── DATASET RECORDS ──
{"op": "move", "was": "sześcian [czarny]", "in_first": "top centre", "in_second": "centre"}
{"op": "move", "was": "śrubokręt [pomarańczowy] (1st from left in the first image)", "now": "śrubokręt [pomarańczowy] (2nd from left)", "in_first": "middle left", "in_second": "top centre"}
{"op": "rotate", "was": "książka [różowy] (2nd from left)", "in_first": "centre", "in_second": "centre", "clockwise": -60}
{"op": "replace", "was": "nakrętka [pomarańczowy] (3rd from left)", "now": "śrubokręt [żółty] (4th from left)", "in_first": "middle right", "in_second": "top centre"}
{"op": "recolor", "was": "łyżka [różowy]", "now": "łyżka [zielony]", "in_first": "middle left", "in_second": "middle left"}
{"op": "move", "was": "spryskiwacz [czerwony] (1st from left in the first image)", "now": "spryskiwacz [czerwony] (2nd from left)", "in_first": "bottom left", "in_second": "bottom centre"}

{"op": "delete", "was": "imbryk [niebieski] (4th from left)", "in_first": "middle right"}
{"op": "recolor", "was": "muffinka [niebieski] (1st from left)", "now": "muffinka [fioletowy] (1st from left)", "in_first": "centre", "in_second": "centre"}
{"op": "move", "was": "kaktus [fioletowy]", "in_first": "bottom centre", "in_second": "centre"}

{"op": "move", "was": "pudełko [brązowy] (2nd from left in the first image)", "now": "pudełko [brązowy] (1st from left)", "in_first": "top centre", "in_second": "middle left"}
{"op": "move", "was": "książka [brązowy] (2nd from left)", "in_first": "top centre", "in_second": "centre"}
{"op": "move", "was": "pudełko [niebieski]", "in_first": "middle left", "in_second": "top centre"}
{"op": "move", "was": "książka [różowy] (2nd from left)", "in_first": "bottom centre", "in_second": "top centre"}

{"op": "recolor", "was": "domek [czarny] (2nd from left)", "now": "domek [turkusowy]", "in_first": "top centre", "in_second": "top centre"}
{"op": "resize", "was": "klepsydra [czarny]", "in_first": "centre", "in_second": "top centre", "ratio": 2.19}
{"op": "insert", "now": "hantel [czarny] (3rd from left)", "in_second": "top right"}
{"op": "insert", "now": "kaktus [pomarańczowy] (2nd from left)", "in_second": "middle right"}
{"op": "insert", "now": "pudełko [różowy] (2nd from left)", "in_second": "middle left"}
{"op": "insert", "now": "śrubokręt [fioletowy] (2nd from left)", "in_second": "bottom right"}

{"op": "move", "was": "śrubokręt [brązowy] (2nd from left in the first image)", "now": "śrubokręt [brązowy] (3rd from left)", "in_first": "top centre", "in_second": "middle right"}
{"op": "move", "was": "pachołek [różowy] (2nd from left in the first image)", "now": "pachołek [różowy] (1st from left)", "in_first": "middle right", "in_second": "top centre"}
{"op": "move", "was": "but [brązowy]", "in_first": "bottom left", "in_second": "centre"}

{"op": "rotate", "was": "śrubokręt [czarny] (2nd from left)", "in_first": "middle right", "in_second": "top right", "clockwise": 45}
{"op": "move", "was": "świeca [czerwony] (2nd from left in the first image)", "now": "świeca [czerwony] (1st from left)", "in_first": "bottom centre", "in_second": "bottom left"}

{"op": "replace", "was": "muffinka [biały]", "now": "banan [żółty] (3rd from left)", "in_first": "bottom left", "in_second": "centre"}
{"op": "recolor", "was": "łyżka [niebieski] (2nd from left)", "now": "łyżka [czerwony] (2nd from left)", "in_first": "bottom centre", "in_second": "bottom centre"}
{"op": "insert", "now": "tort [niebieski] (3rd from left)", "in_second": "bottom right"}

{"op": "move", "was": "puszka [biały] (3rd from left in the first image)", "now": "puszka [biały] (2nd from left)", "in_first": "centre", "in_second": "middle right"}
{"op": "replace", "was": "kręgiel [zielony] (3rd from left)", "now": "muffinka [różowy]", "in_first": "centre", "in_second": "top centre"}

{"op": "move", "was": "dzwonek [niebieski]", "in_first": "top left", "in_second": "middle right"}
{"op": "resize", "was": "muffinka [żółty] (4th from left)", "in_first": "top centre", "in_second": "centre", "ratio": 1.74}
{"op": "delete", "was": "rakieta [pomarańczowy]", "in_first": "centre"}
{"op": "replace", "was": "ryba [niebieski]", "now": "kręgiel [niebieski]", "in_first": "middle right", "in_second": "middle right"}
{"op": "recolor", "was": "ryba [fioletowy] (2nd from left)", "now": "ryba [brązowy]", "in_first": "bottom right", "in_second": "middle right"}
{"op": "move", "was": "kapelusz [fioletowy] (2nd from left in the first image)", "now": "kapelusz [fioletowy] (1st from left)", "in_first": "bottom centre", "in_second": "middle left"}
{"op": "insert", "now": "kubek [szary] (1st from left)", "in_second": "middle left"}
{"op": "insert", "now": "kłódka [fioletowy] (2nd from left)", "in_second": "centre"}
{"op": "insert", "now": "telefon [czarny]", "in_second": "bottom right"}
───
§ PROBLEM: Reprint every entry exactly.

§ ANSWER TO THIS PROBLEM:
{"op": "move", "was": "sześcian [czarny]", "in_first": "top centre", "in_second": "centre"}
{"op": "move", "was": "śrubokręt [pomarańczowy] (1st from left in the first image)", "now": "śrubokręt [pomarańczowy] (2nd from left)", "in_first": "middle left", "in_second": "top centre"}
{"op": "rotate", "was": "książka [różowy] (2nd from left)", "in_first": "centre", "in_second": "centre", "clockwise": -60}
{"op": "replace", "was": "nakrętka [pomarańczowy] (3rd from left)", "now": "śrubokręt [żółty] (4th from left)", "in_first": "middle right", "in_second": "top centre"}
{"op": "recolor", "was": "łyżka [różowy]", "now": "łyżka [zielony]", "in_first": "middle left", "in_second": "middle left"}
{"op": "move", "was": "spryskiwacz [czerwony] (1st from left in the first image)", "now": "spryskiwacz [czerwony] (2nd from left)", "in_first": "bottom left", "in_second": "bottom centre"}

{"op": "delete", "was": "imbryk [niebieski] (4th from left)", "in_first": "middle right"}
{"op": "recolor", "was": "muffinka [niebieski] (1st from left)", "now": "muffinka [fioletowy] (1st from left)", "in_first": "centre", "in_second": "centre"}
{"op": "move", "was": "kaktus [fioletowy]", "in_first": "bottom centre", "in_second": "centre"}

{"op": "move", "was": "pudełko [brązowy] (2nd from left in the first image)", "now": "pudełko [brązowy] (1st from left)", "in_first": "top centre", "in_second": "middle left"}
{"op": "move", "was": "książka [brązowy] (2nd from left)", "in_first": "top centre", "in_second": "centre"}
{"op": "move", "was": "pudełko [niebieski]", "in_first": "middle left", "in_second": "top centre"}
{"op": "move", "was": "książka [różowy] (2nd from left)", "in_first": "bottom centre", "in_second": "top centre"}

{"op": "recolor", "was": "domek [czarny] (2nd from left)", "now": "domek [turkusowy]", "in_first": "top centre", "in_second": "top centre"}
{"op": "resize", "was": "klepsydra [czarny]", "in_first": "centre", "in_second": "top centre", "ratio": 2.19}
{"op": "insert", "now": "hantel [czarny] (3rd from left)", "in_second": "top right"}
{"op": "insert", "now": "kaktus [pomarańczowy] (2nd from left)", "in_second": "middle right"}
{"op": "insert", "now": "pudełko [różowy] (2nd from left)", "in_second": "middle left"}
{"op": "insert", "now": "śrubokręt [fioletowy] (2nd from left)", "in_second": "bottom right"}

{"op": "move", "was": "śrubokręt [brązowy] (2nd from left in the first image)", "now": "śrubokręt [brązowy] (3rd from left)", "in_first": "top centre", "in_second": "middle right"}
{"op": "move", "was": "pachołek [różowy] (2nd from left in the first image)", "now": "pachołek [różowy] (1st from left)", "in_first": "middle right", "in_second": "top centre"}
{"op": "move", "was": "but [brązowy]", "in_first": "bottom left", "in_second": "centre"}

{"op": "rotate", "was": "śrubokręt [czarny] (2nd from left)", "in_first": "middle right", "in_second": "top right", "clockwise": 45}
{"op": "move", "was": "świeca [czerwony] (2nd from left in the first image)", "now": "świeca [czerwony] (1st from left)", "in_first": "bottom centre", "in_second": "bottom left"}

{"op": "replace", "was": "muffinka [biały]", "now": "banan [żółty] (3rd from left)", "in_first": "bottom left", "in_second": "centre"}
{"op": "recolor", "was": "łyżka [niebieski] (2nd from left)", "now": "łyżka [czerwony] (2nd from left)", "in_first": "bottom centre", "in_second": "bottom centre"}
{"op": "insert", "now": "tort [niebieski] (3rd from left)", "in_second": "bottom right"}

{"op": "move", "was": "puszka [biały] (3rd from left in the first image)", "now": "puszka [biały] (2nd from left)", "in_first": "centre", "in_second": "middle right"}
{"op": "replace", "was": "kręgiel [zielony] (3rd from left)", "now": "muffinka [różowy]", "in_first": "centre", "in_second": "top centre"}

{"op": "move", "was": "dzwonek [niebieski]", "in_first": "top left", "in_second": "middle right"}
{"op": "resize", "was": "muffinka [żółty] (4th from left)", "in_first": "top centre", "in_second": "centre", "ratio": 1.74}
{"op": "delete", "was": "rakieta [pomarańczowy]", "in_first": "centre"}
{"op": "replace", "was": "ryba [niebieski]", "now": "kręgiel [niebieski]", "in_first": "middle right", "in_second": "middle right"}
{"op": "recolor", "was": "ryba [fioletowy] (2nd from left)", "now": "ryba [brązowy]", "in_first": "bottom right", "in_second": "middle right"}
{"op": "move", "was": "kapelusz [fioletowy] (2nd from left in the first image)", "now": "kapelusz [fioletowy] (1st from left)", "in_first": "bottom centre", "in_second": "middle left"}
{"op": "insert", "now": "kubek [szary] (1st from left)", "in_second": "middle left"}
{"op": "insert", "now": "kłódka [fioletowy] (2nd from left)", "in_second": "centre"}
{"op": "insert", "now": "telefon [czarny]", "in_second": "bottom right"}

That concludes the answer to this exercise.